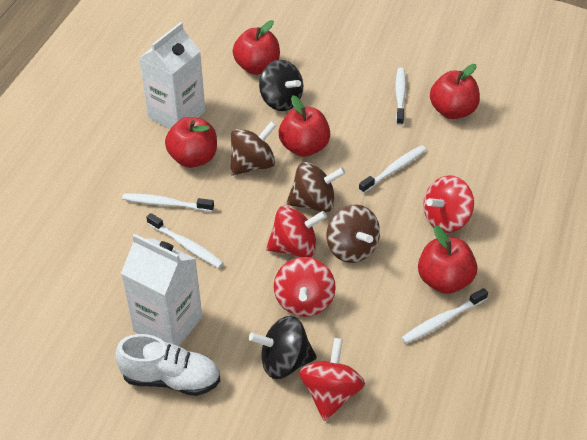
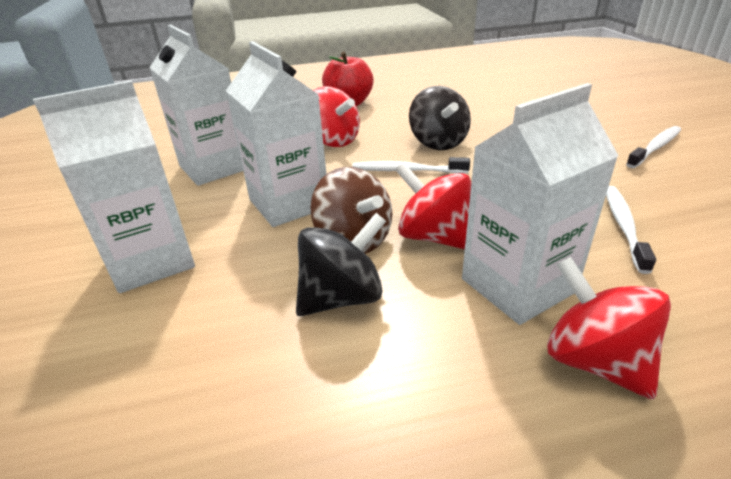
brown spinning top: 3 -> 1
red apple: 5 -> 1
red spinning top: 4 -> 3
white carton: 2 -> 4
white shoe: 1 -> 0
white toothbrush: 5 -> 3

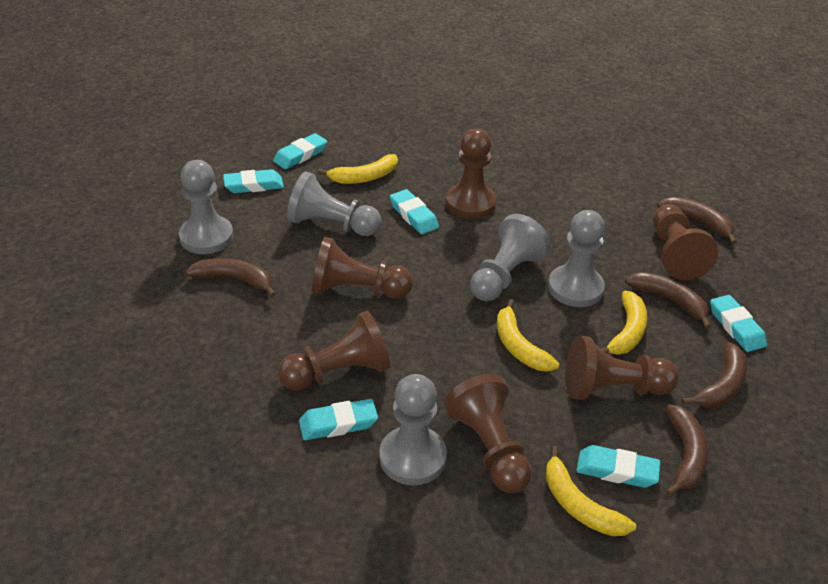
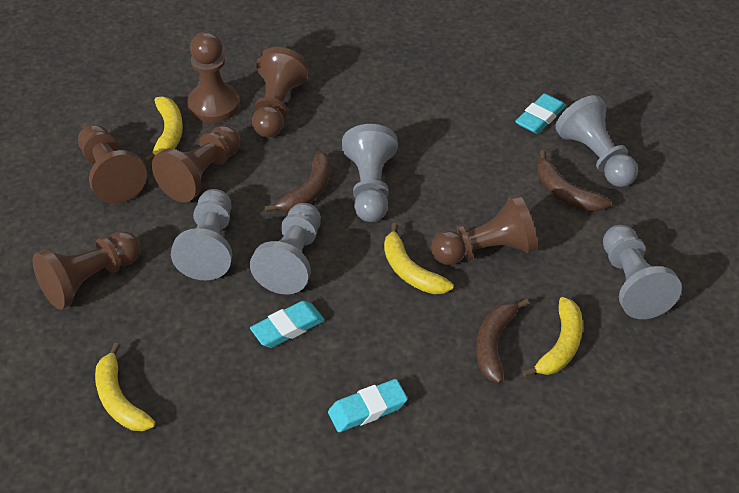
brown banana: 5 -> 3
turquoise eraser: 6 -> 3

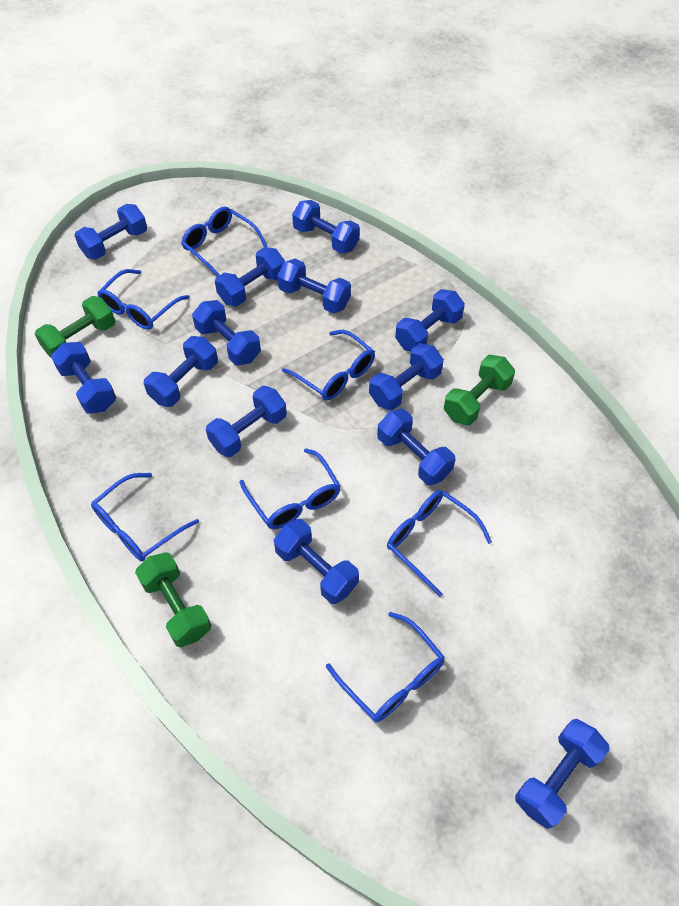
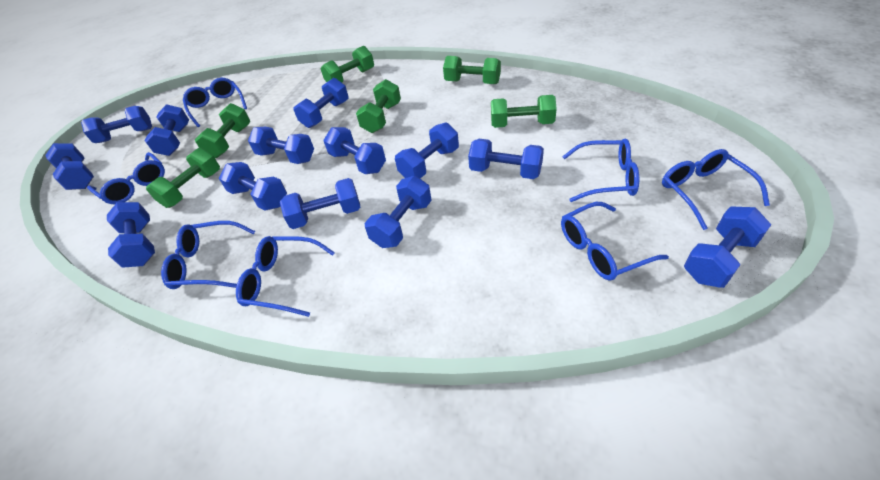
green dumbbell: 3 -> 6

------------------------------------------------------------

## AIM OF THE TASK
Your answer must be an exact copy of the lines from the one with "white carton: 2 -> 4" through the final line of the data, both included, without any pictures.

## SOLUTION
white carton: 2 -> 4
white shoe: 1 -> 0
white toothbrush: 5 -> 3

brown banana: 5 -> 3
turquoise eraser: 6 -> 3

green dumbbell: 3 -> 6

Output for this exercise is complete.